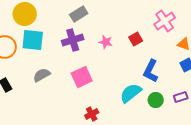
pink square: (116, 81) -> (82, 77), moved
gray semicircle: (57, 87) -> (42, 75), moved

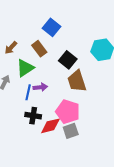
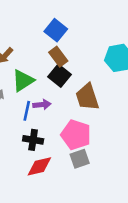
brown rectangle: (39, 49) -> (58, 57), moved
black square: (68, 60) -> (60, 76), moved
red diamond: (50, 126) -> (39, 166), moved

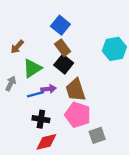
brown trapezoid: (87, 97) -> (76, 90), moved
blue line: (27, 111) -> (36, 94), turned 63
gray square: (80, 159) -> (97, 135), moved

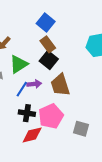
blue line: (36, 94) -> (22, 89), turned -42
pink pentagon: (78, 115) -> (51, 116), moved, turned 30
gray square: (97, 135) -> (81, 129), turned 35

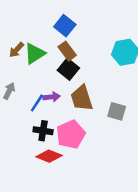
green triangle: (19, 64) -> (35, 53), moved
gray square: (81, 129) -> (117, 111), moved
red diamond: (32, 135) -> (49, 156), turned 35

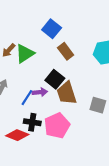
brown rectangle: (67, 51) -> (66, 51), moved
black square: (68, 69) -> (55, 79), moved
red diamond: (49, 156) -> (17, 135), moved

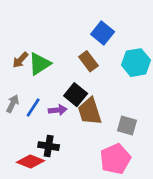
blue square: (52, 29) -> (103, 33), moved
blue line: (27, 98) -> (33, 107), moved
pink pentagon: (57, 125) -> (115, 159), moved

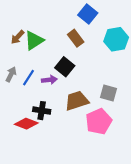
brown trapezoid: (90, 111) -> (77, 101), moved, turned 90

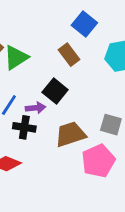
black cross: (42, 111) -> (24, 127), moved

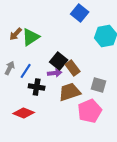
brown rectangle: (69, 55) -> (73, 68), moved
purple arrow: (35, 108) -> (55, 73), moved

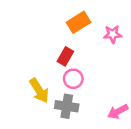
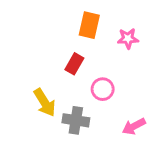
orange rectangle: (79, 22) -> (89, 25), turned -45
pink circle: (73, 79) -> (103, 89), moved

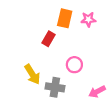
pink star: (128, 39) -> (88, 19), moved
red rectangle: (74, 64) -> (49, 39), moved

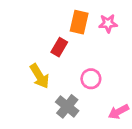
yellow arrow: (32, 74) -> (40, 76), moved
gray cross: (55, 87) -> (67, 106), turned 30

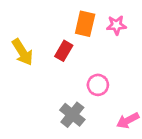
yellow arrow: (40, 76) -> (23, 52), moved

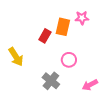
orange rectangle: (85, 24) -> (63, 27), moved
yellow arrow: (23, 52) -> (16, 57), moved

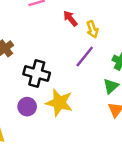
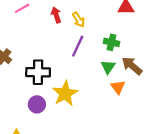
red arrow: (70, 19) -> (56, 15), turned 35
yellow star: (59, 103) -> (65, 94), turned -30

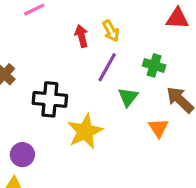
red arrow: (56, 15) -> (82, 36), moved
green triangle: (108, 67) -> (128, 97), moved
purple circle: (37, 104) -> (22, 155), moved

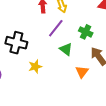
green triangle: (128, 97) -> (66, 49), turned -40
yellow star: (85, 131) -> (35, 67), size x0.6

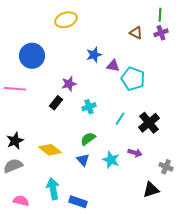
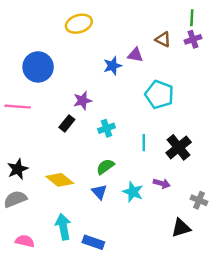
purple triangle: (113, 66) -> (135, 55), moved
cyan line: (120, 119) -> (144, 143), turned -32

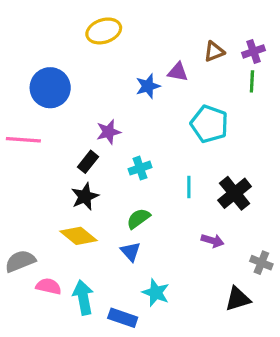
green line: (192, 18) -> (252, 81), moved
brown triangle: (163, 39) -> (214, 51), turned -49
black star: (18, 169) -> (85, 196), moved
cyan star: (133, 192) -> (156, 293), moved
pink semicircle: (25, 241) -> (49, 286), moved

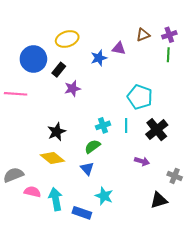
yellow ellipse: (104, 31) -> (67, 39), moved
cyan pentagon: (209, 124) -> (140, 97), moved
black rectangle: (88, 162) -> (59, 70), moved
cyan cross: (140, 168) -> (103, 125), moved

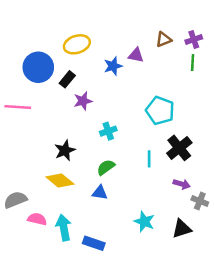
cyan cross: (103, 125) -> (108, 131), moved
cyan line: (126, 125) -> (149, 159), moved
purple arrow: (142, 161) -> (182, 184), moved
blue triangle: (87, 169) -> (100, 193), turned -40
cyan star: (104, 196) -> (144, 222), moved

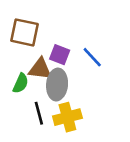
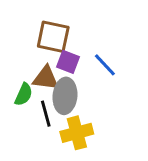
brown square: (24, 32) -> (53, 37), moved
black line: (39, 113) -> (46, 114), moved

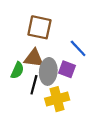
purple square: (68, 62) -> (67, 69), moved
black line: (46, 114) -> (34, 85), turned 30

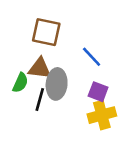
purple square: (67, 69) -> (98, 92), moved
yellow cross: (57, 99) -> (102, 115), moved

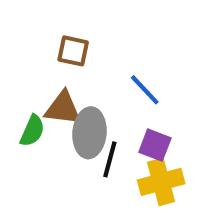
brown square: (46, 32) -> (73, 51), size x0.7
black line: (40, 100) -> (110, 159), moved

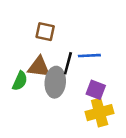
blue line: (145, 90) -> (89, 56), turned -50
black line: (110, 159) -> (68, 63), moved

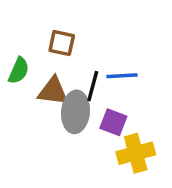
green semicircle: (20, 81) -> (19, 71), moved
purple square: (96, 90) -> (113, 122), moved

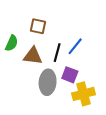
blue line: (122, 76) -> (75, 46), turned -48
gray ellipse: (75, 112) -> (48, 82), moved

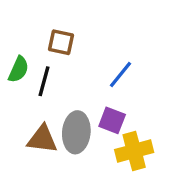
black line: (57, 53) -> (44, 81), moved
brown triangle: (33, 56) -> (42, 139), moved

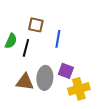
blue line: (121, 74) -> (58, 39), moved, turned -30

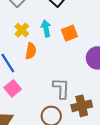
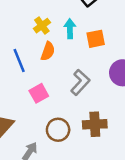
pink square: (13, 88) -> (39, 93), moved
gray L-shape: (61, 88) -> (80, 82), moved, turned 30

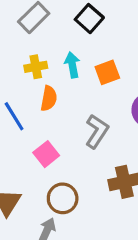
yellow cross: (42, 26) -> (36, 67), turned 35
brown circle: (58, 130) -> (63, 198), moved

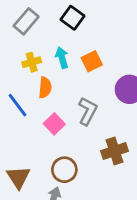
pink square: (46, 154) -> (54, 124), moved

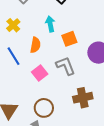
orange square: (92, 61) -> (69, 39), moved
yellow cross: (32, 62) -> (13, 25), moved, turned -32
gray L-shape: (88, 111) -> (66, 66), turned -55

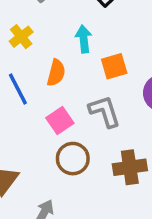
brown circle: (44, 108) -> (73, 159), moved

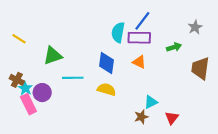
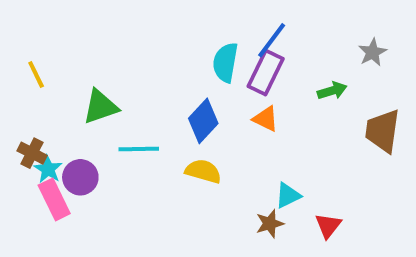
purple rectangle: (139, 38) -> (266, 73), turned -65
yellow line: (19, 39) -> (36, 75), turned 32
blue diamond: (107, 63) -> (203, 121), turned 35

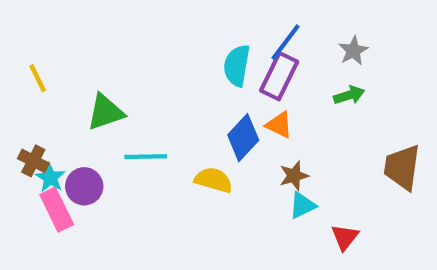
gray star: (372, 52) -> (353, 51), moved
blue diamond: (203, 121) -> (243, 138), moved
brown trapezoid: (383, 131) -> (402, 167), moved
brown star: (270, 224) -> (294, 176), moved

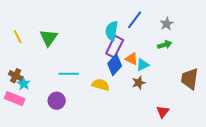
purple rectangle: (279, 76) -> (115, 47), moved
green triangle: (105, 112) -> (49, 38), moved, turned -36
purple circle: (84, 186) -> (57, 101), moved
cyan triangle: (302, 205) -> (143, 65), moved
pink rectangle: (57, 210) -> (15, 99), moved, turned -42

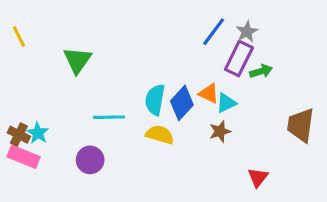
gray star: (167, 24) -> (247, 32), moved
cyan semicircle: (112, 31) -> (155, 100), moved
yellow line: (18, 37) -> (19, 36), moved
purple rectangle: (115, 47) -> (239, 59), moved
brown cross: (16, 76) -> (19, 135), moved

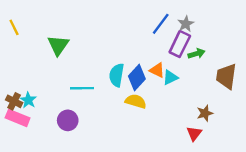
brown trapezoid: (301, 125) -> (226, 76), moved
brown star: (220, 131) -> (205, 113), moved
yellow semicircle: (160, 135) -> (136, 101), moved

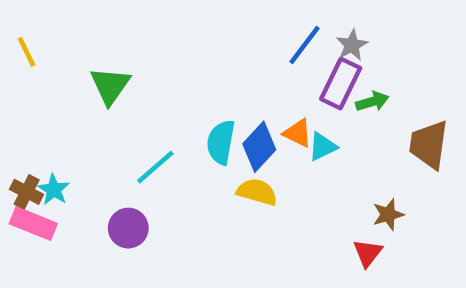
cyan line: (82, 88) -> (155, 167), turned -40

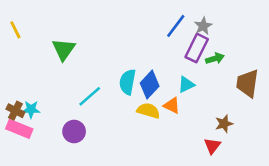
orange triangle: (298, 133) -> (172, 105), moved
cyan star: (54, 190) -> (31, 109), turned -30

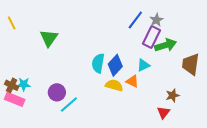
green arrow: (215, 59) -> (165, 45), size x1.5
cyan line: (90, 96) -> (69, 104), moved
purple circle: (74, 132) -> (57, 92), moved

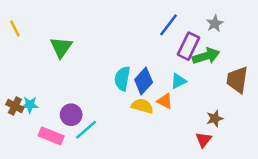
gray star: (156, 20) -> (215, 24), moved
pink rectangle: (15, 99) -> (51, 136), moved

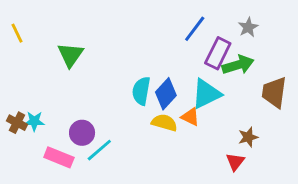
cyan triangle: (179, 81) -> (206, 94), size x1.6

= = =

__WORK ITEM__.
Could you set down the records above exactly, skipping any picture?

__OUTPUT__.
pink square: (116, 81) -> (82, 77), moved
gray semicircle: (57, 87) -> (42, 75), moved

brown rectangle: (39, 49) -> (58, 57), moved
black square: (68, 60) -> (60, 76), moved
red diamond: (50, 126) -> (39, 166), moved

brown trapezoid: (87, 97) -> (76, 90), moved
blue line: (27, 111) -> (36, 94), turned 63
gray square: (80, 159) -> (97, 135), moved

blue line: (36, 94) -> (22, 89), turned -42
pink pentagon: (78, 115) -> (51, 116), moved, turned 30
gray square: (97, 135) -> (81, 129), turned 35

green triangle: (19, 64) -> (35, 53), moved
gray square: (81, 129) -> (117, 111), moved
red diamond: (32, 135) -> (49, 156), turned 35

brown rectangle: (67, 51) -> (66, 51), moved
black square: (68, 69) -> (55, 79), moved
red diamond: (49, 156) -> (17, 135), moved

blue square: (52, 29) -> (103, 33), moved
blue line: (27, 98) -> (33, 107), moved
pink pentagon: (57, 125) -> (115, 159), moved

brown trapezoid: (90, 111) -> (77, 101), moved, turned 90

black cross: (42, 111) -> (24, 127), moved

brown rectangle: (69, 55) -> (73, 68), moved
purple arrow: (35, 108) -> (55, 73), moved

orange rectangle: (79, 22) -> (89, 25), turned -45
pink circle: (73, 79) -> (103, 89), moved

pink star: (128, 39) -> (88, 19), moved
red rectangle: (74, 64) -> (49, 39), moved

yellow arrow: (32, 74) -> (40, 76), moved
gray cross: (55, 87) -> (67, 106), turned 30

yellow arrow: (40, 76) -> (23, 52), moved

orange rectangle: (85, 24) -> (63, 27), moved
yellow arrow: (23, 52) -> (16, 57), moved

red arrow: (70, 19) -> (56, 15), turned 35
yellow star: (59, 103) -> (65, 94), turned -30

red arrow: (56, 15) -> (82, 36), moved
green triangle: (108, 67) -> (128, 97), moved
purple circle: (37, 104) -> (22, 155), moved

green triangle: (128, 97) -> (66, 49), turned -40
yellow star: (85, 131) -> (35, 67), size x0.6

purple triangle: (113, 66) -> (135, 55), moved
cyan line: (120, 119) -> (144, 143), turned -32

green line: (192, 18) -> (252, 81), moved
brown triangle: (163, 39) -> (214, 51), turned -49
black star: (18, 169) -> (85, 196), moved
cyan star: (133, 192) -> (156, 293), moved
pink semicircle: (25, 241) -> (49, 286), moved

yellow ellipse: (104, 31) -> (67, 39), moved
cyan pentagon: (209, 124) -> (140, 97), moved
black rectangle: (88, 162) -> (59, 70), moved
cyan cross: (140, 168) -> (103, 125), moved

cyan cross: (103, 125) -> (108, 131), moved
cyan line: (126, 125) -> (149, 159), moved
purple arrow: (142, 161) -> (182, 184), moved
blue triangle: (87, 169) -> (100, 193), turned -40
cyan star: (104, 196) -> (144, 222), moved

brown square: (24, 32) -> (53, 37), moved
black line: (39, 113) -> (46, 114), moved

purple square: (68, 62) -> (67, 69), moved
black line: (46, 114) -> (34, 85), turned 30

purple square: (67, 69) -> (98, 92), moved
yellow cross: (57, 99) -> (102, 115), moved

brown square: (46, 32) -> (73, 51), size x0.7
black line: (40, 100) -> (110, 159), moved

blue line: (145, 90) -> (89, 56), turned -50
black line: (110, 159) -> (68, 63), moved

green semicircle: (20, 81) -> (19, 71), moved
purple square: (96, 90) -> (113, 122), moved

blue line: (122, 76) -> (75, 46), turned -48
gray ellipse: (75, 112) -> (48, 82), moved

black line: (57, 53) -> (44, 81), moved
brown triangle: (33, 56) -> (42, 139), moved

blue line: (121, 74) -> (58, 39), moved, turned -30

pink square: (13, 88) -> (39, 93), moved
gray L-shape: (61, 88) -> (80, 82), moved, turned 30

yellow cross: (42, 26) -> (36, 67), turned 35
brown circle: (58, 130) -> (63, 198), moved

pink square: (46, 154) -> (54, 124), moved

orange square: (92, 61) -> (69, 39), moved
yellow cross: (32, 62) -> (13, 25), moved, turned -32
gray L-shape: (88, 111) -> (66, 66), turned -55

brown circle: (44, 108) -> (73, 159), moved

purple rectangle: (139, 38) -> (266, 73), turned -65
yellow line: (19, 39) -> (36, 75), turned 32
blue diamond: (107, 63) -> (203, 121), turned 35

gray star: (372, 52) -> (353, 51), moved
blue diamond: (203, 121) -> (243, 138), moved
brown trapezoid: (383, 131) -> (402, 167), moved
brown star: (270, 224) -> (294, 176), moved

purple rectangle: (279, 76) -> (115, 47), moved
green triangle: (105, 112) -> (49, 38), moved, turned -36
purple circle: (84, 186) -> (57, 101), moved
cyan triangle: (302, 205) -> (143, 65), moved
pink rectangle: (57, 210) -> (15, 99), moved, turned -42

gray star: (167, 24) -> (247, 32), moved
cyan semicircle: (112, 31) -> (155, 100), moved
yellow line: (18, 37) -> (19, 36), moved
purple rectangle: (115, 47) -> (239, 59), moved
brown cross: (16, 76) -> (19, 135), moved

brown trapezoid: (301, 125) -> (226, 76), moved
brown star: (220, 131) -> (205, 113), moved
yellow semicircle: (160, 135) -> (136, 101), moved

cyan line: (82, 88) -> (155, 167), turned -40

orange triangle: (298, 133) -> (172, 105), moved
cyan star: (54, 190) -> (31, 109), turned -30

green arrow: (215, 59) -> (165, 45), size x1.5
cyan line: (90, 96) -> (69, 104), moved
purple circle: (74, 132) -> (57, 92), moved

gray star: (156, 20) -> (215, 24), moved
pink rectangle: (15, 99) -> (51, 136), moved

cyan triangle: (179, 81) -> (206, 94), size x1.6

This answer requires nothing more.